# DESCRIPTION OF THE TASK
Among the records below, find each line bearing the word "star" and copy it.

--------------------------------------------------

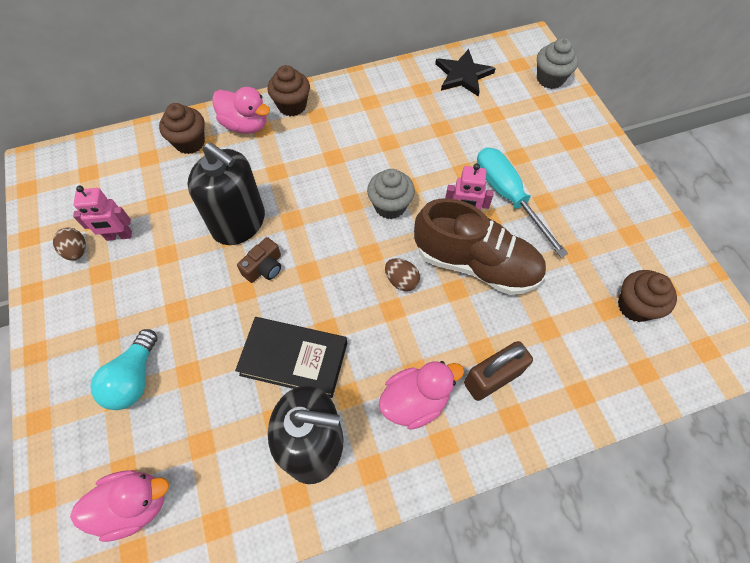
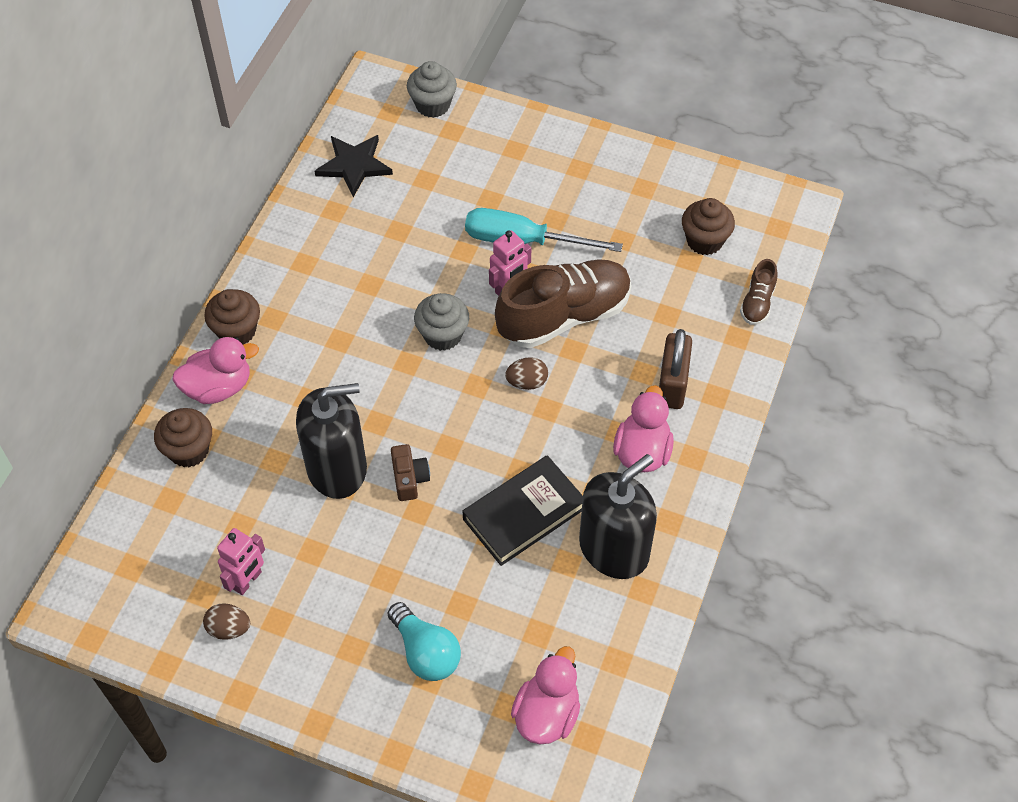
camera: 50 degrees left, 5 degrees down
none -> brown shoe [740,259,778,325]

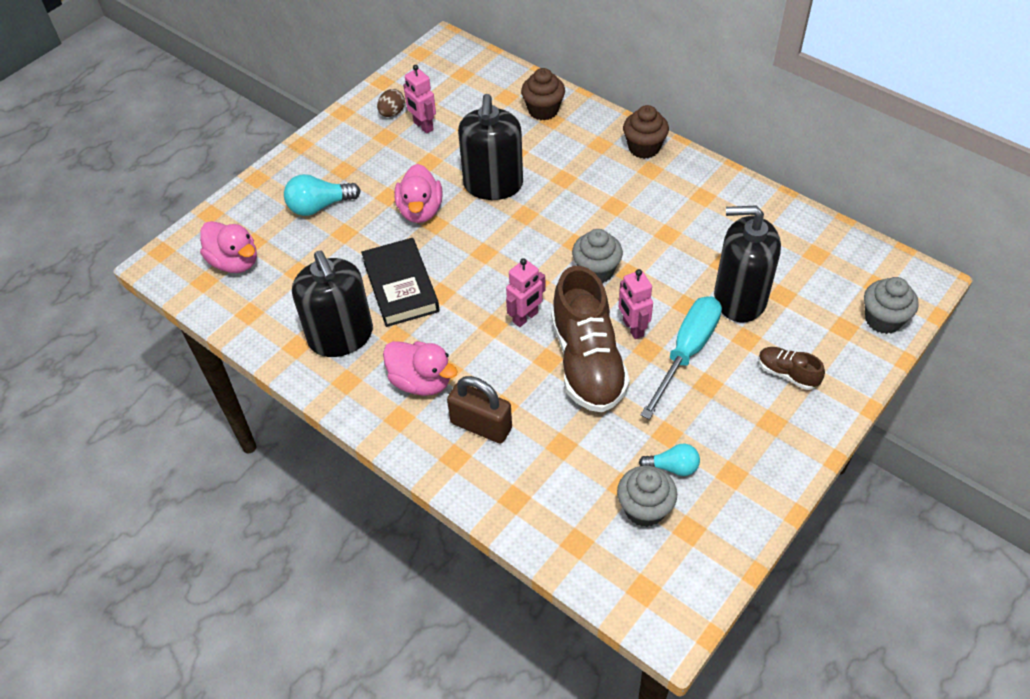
camera: 110 degrees right, 5 degrees down
pink duck [172,337,259,404] -> pink duck moved to [394,164,443,223]
black star [314,135,393,197] -> none
brown camera [391,444,430,501] -> none
brown egg [505,357,548,390] -> pink robot [506,258,545,327]
brown cupcake [682,198,735,255] -> grey cupcake [617,466,677,527]
brown shoe [740,259,778,325] -> brown shoe moved to [758,347,825,390]
none -> turquoise light bulb [639,444,700,476]
none -> black soap dispenser [714,206,781,322]

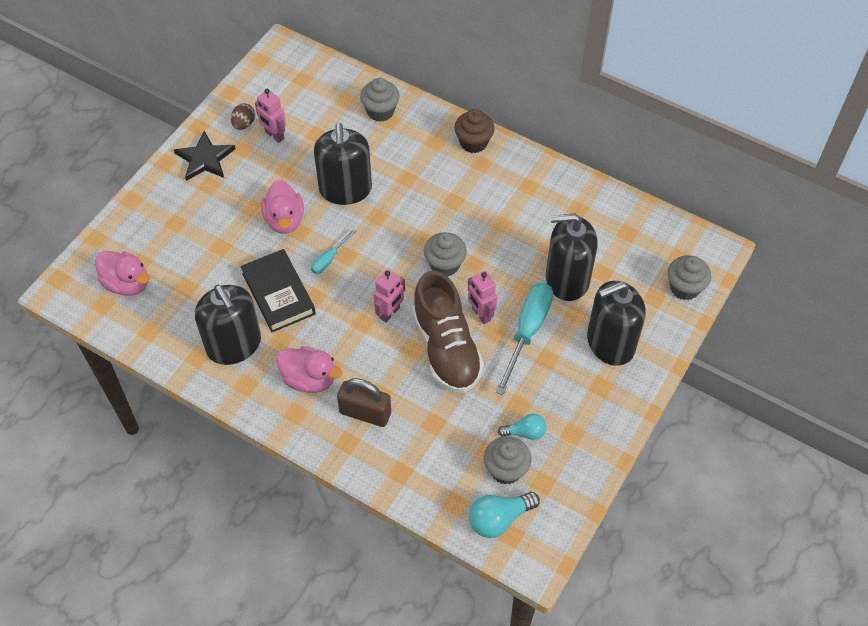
camera: 10 degrees left, 5 degrees up
turquoise light bulb [284,174,361,216] -> turquoise light bulb moved to [469,492,540,538]
brown cupcake [521,68,565,120] -> grey cupcake [360,78,400,122]
brown shoe [758,347,825,390] -> black soap dispenser [587,281,646,366]
none -> black star [174,131,236,181]
none -> turquoise screwdriver [311,229,356,274]

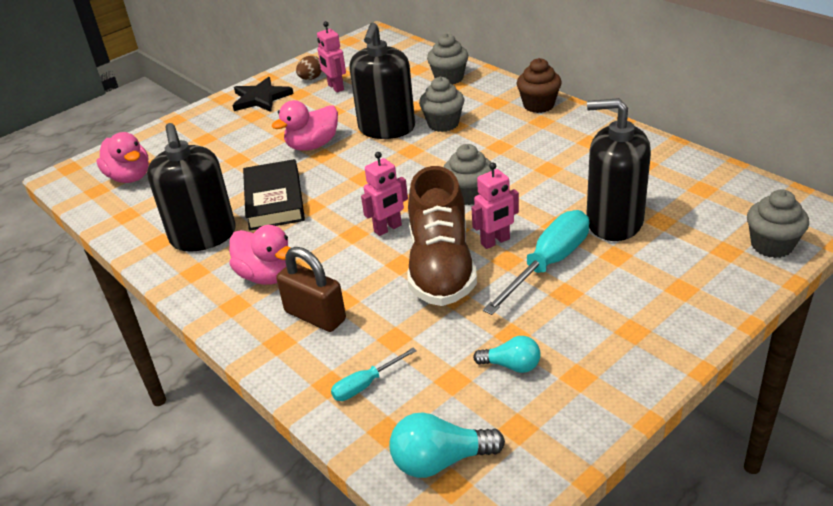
camera: 20 degrees right, 20 degrees down
pink duck [261,180,304,234] -> pink duck turned 45 degrees clockwise [272,100,338,151]
turquoise screwdriver [311,229,356,274] -> turquoise screwdriver moved to [331,348,417,401]
pink robot [468,271,497,324] -> pink robot turned 105 degrees counterclockwise [471,162,519,249]
grey cupcake [484,436,531,484] -> grey cupcake moved to [419,77,464,132]
black soap dispenser [587,281,646,366] -> none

--------------------------------------------------

# REPLY TO THE EXERCISE
black star [314,135,393,197] -> none
none -> black star [174,131,236,181]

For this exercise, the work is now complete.